── Listed entries

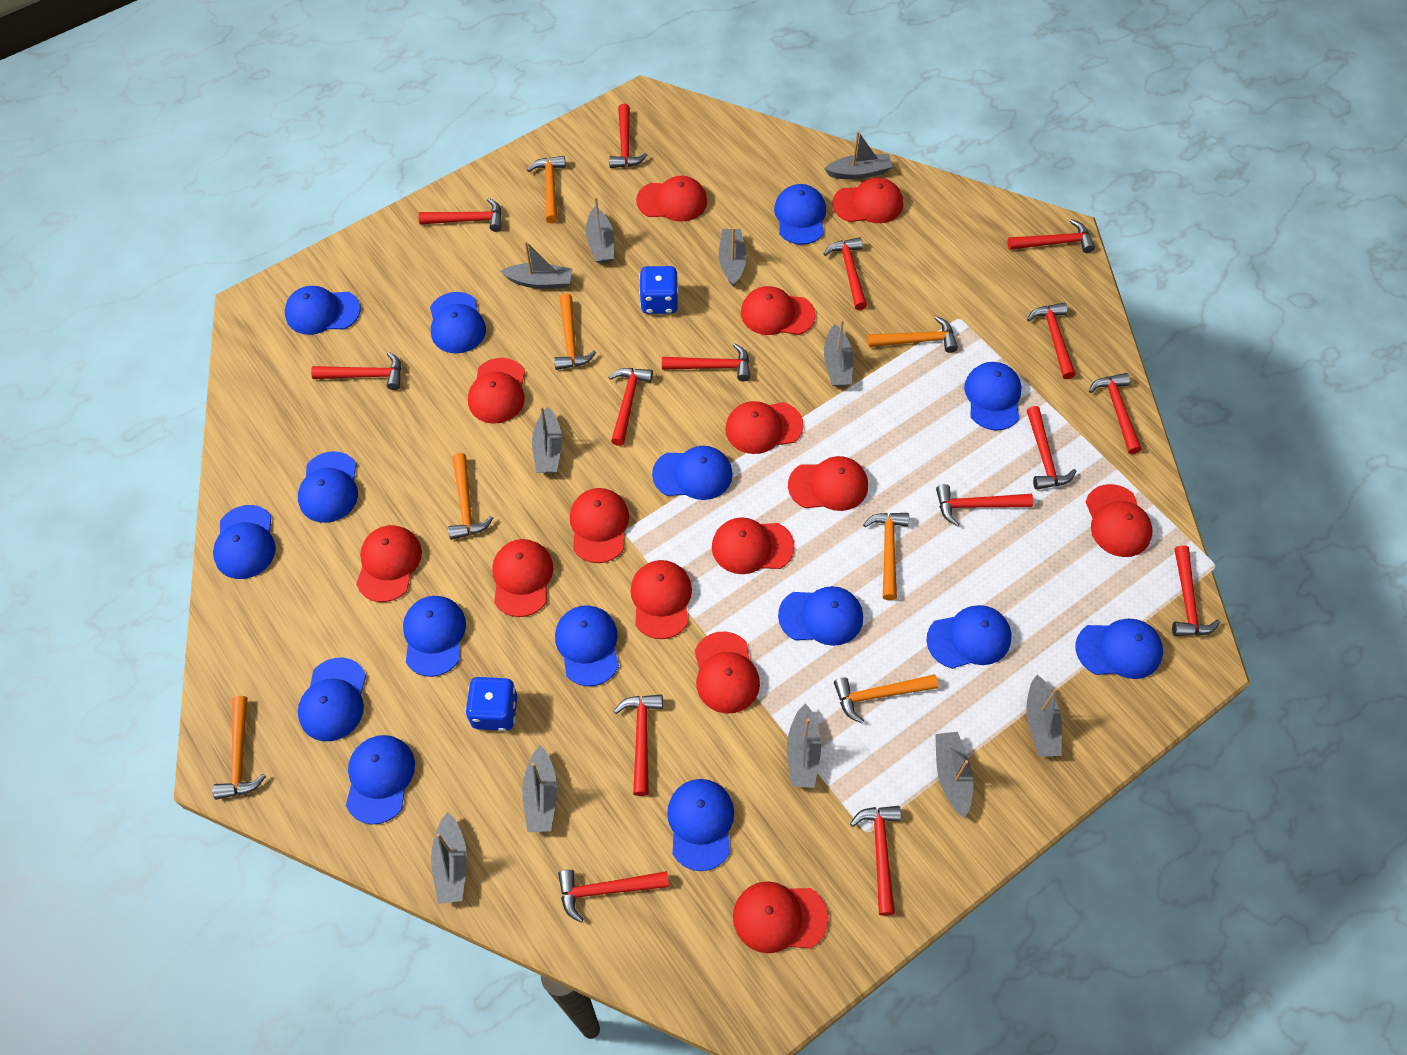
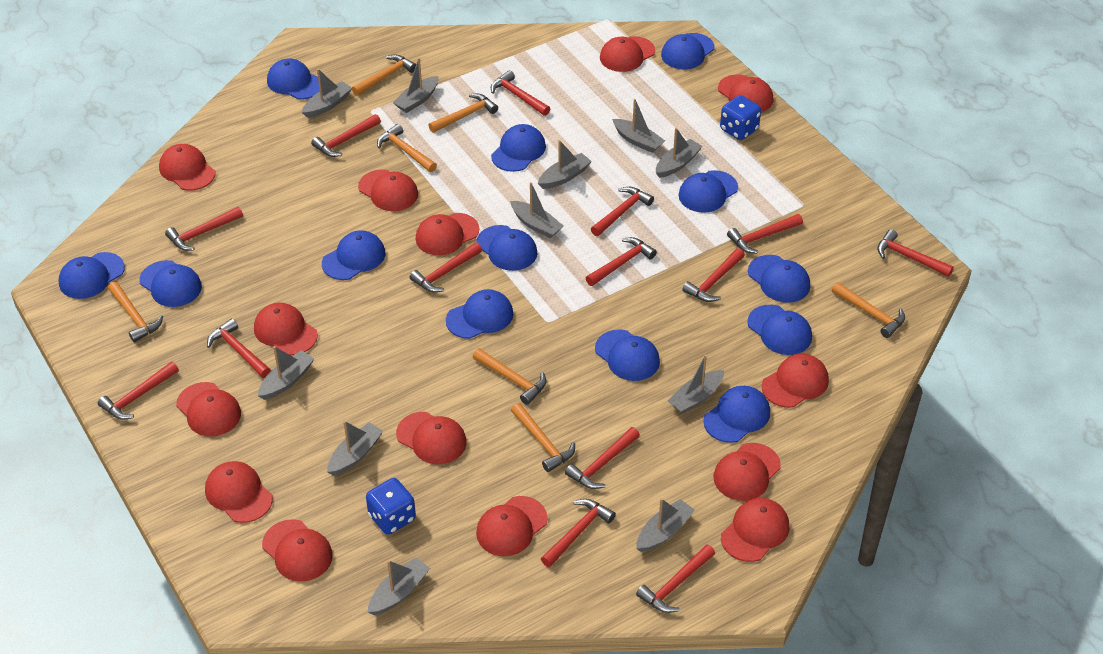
blue cap: 15 -> 13
red hammer: 15 -> 14

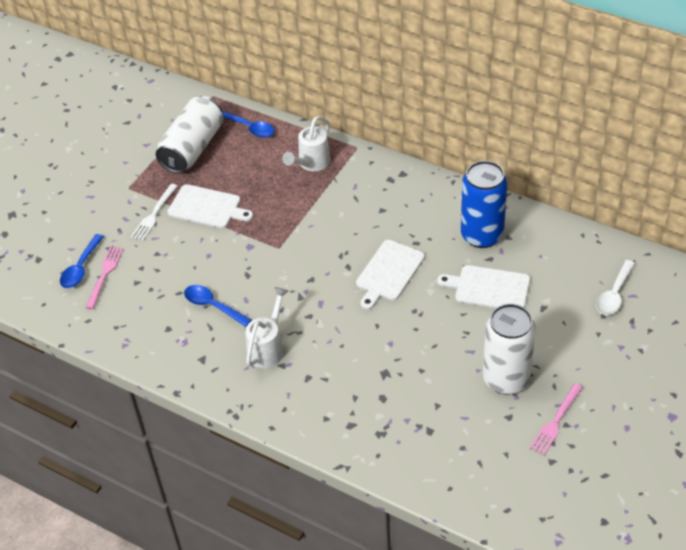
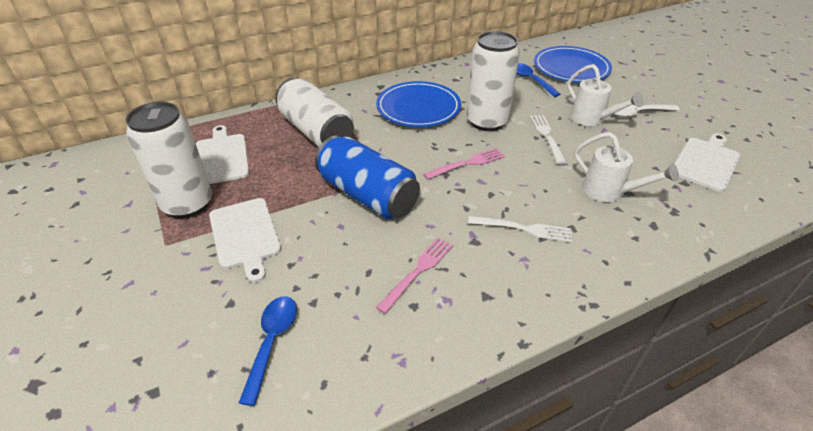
blue plate: 0 -> 2
blue spoon: 3 -> 2
white can: 2 -> 3
white fork: 1 -> 2

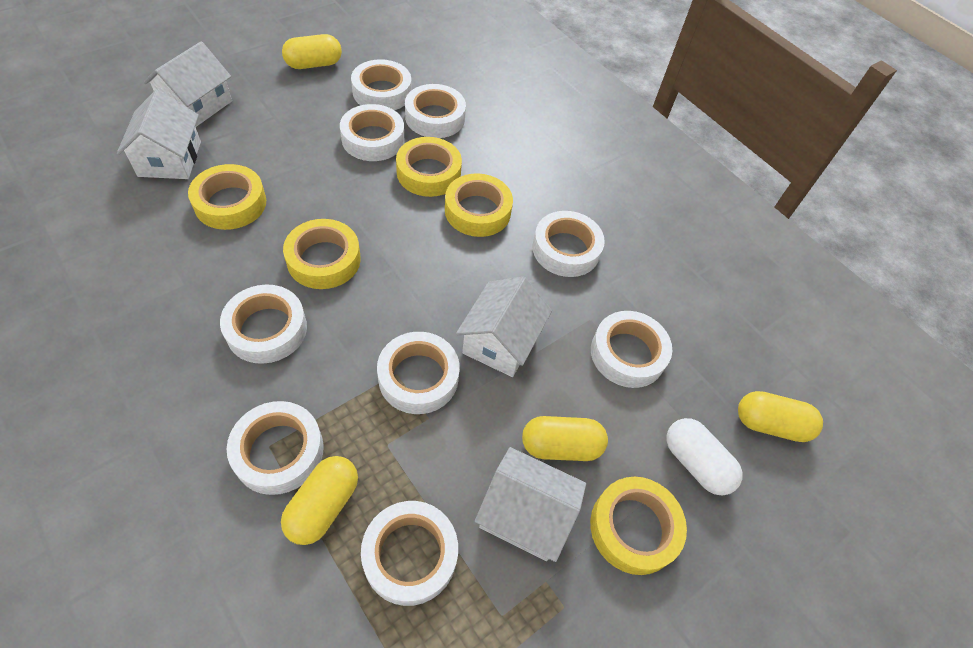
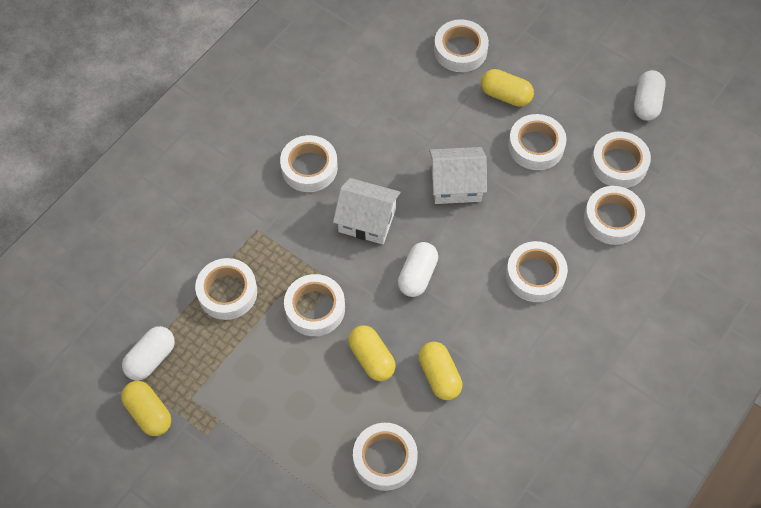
white capsule: 1 -> 3
white house: 4 -> 2
yellow tape: 5 -> 0

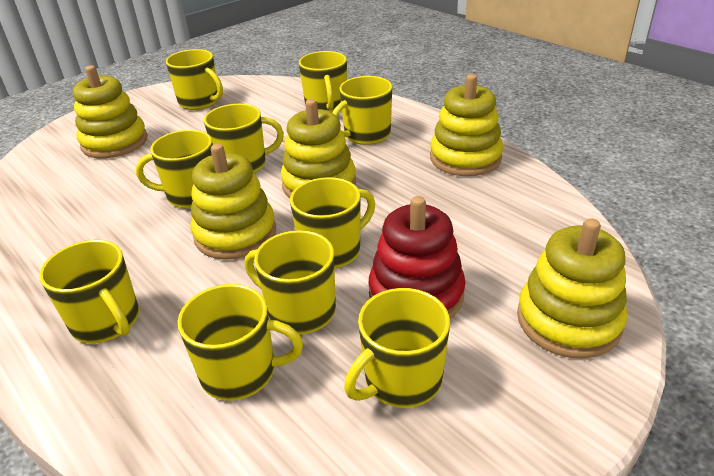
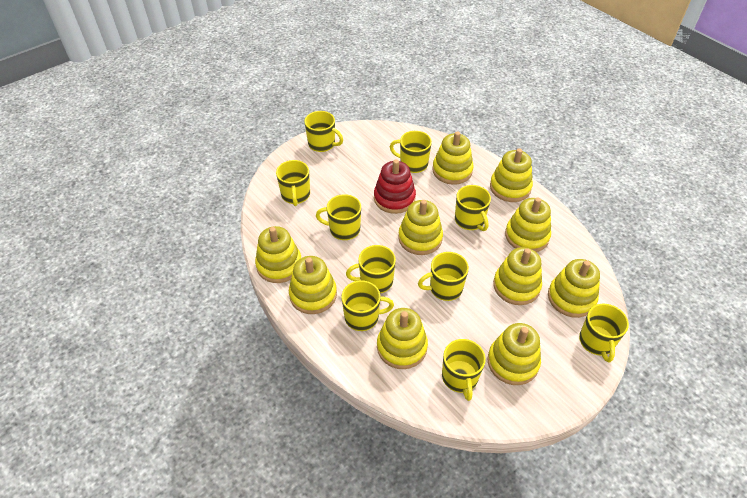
yellow stacking toy: 5 -> 10

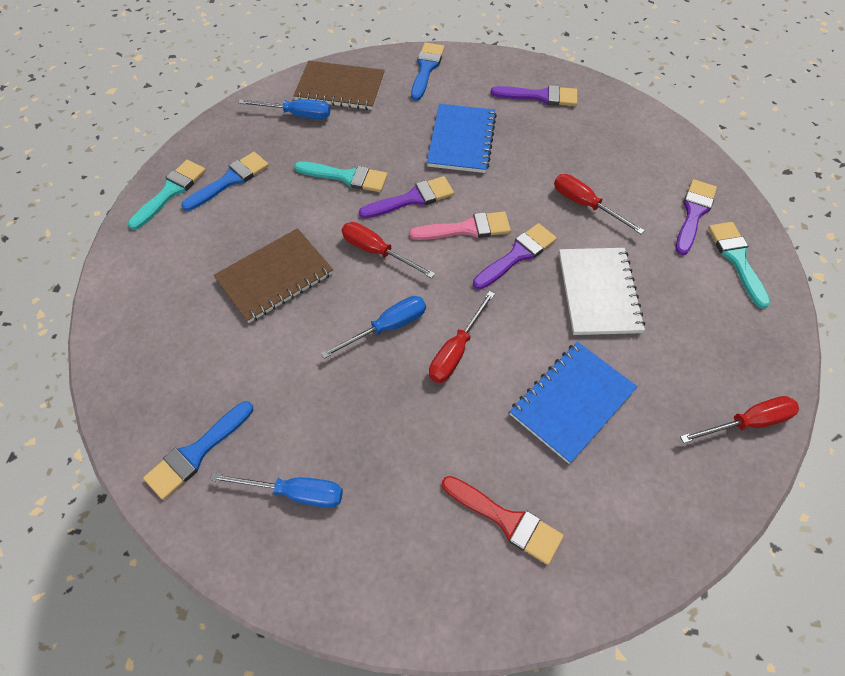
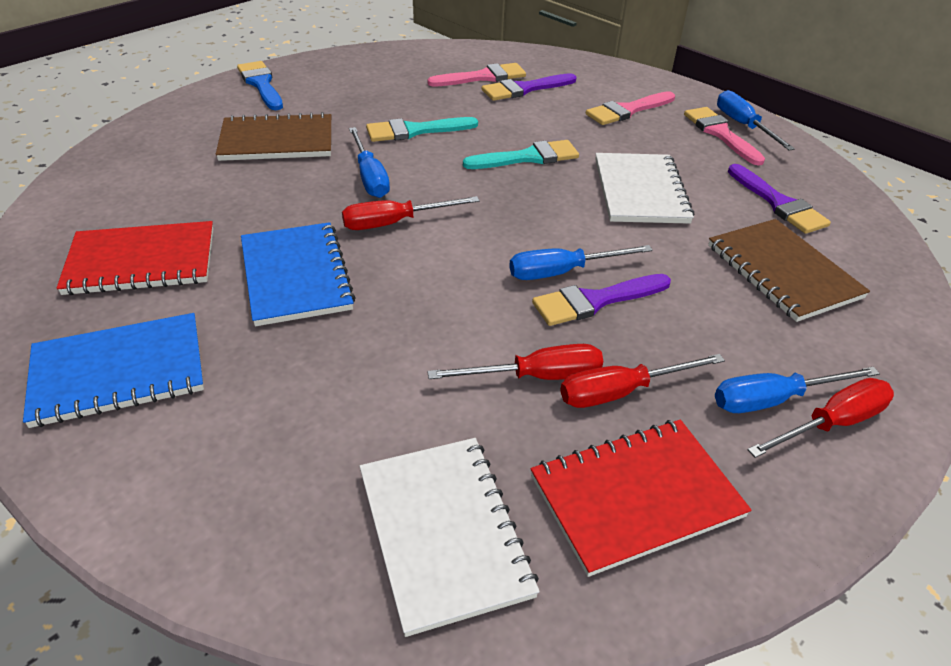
blue brush: 3 -> 1
blue screwdriver: 3 -> 4
pink brush: 1 -> 3
purple brush: 4 -> 3
red brush: 1 -> 0
red notebook: 0 -> 2
turquoise brush: 3 -> 2
white notebook: 1 -> 2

────

From the first record to the last, retype everything exactly except the images.

blue cap: 15 -> 13
red hammer: 15 -> 14

blue plate: 0 -> 2
blue spoon: 3 -> 2
white can: 2 -> 3
white fork: 1 -> 2

white capsule: 1 -> 3
white house: 4 -> 2
yellow tape: 5 -> 0

yellow stacking toy: 5 -> 10

blue brush: 3 -> 1
blue screwdriver: 3 -> 4
pink brush: 1 -> 3
purple brush: 4 -> 3
red brush: 1 -> 0
red notebook: 0 -> 2
turquoise brush: 3 -> 2
white notebook: 1 -> 2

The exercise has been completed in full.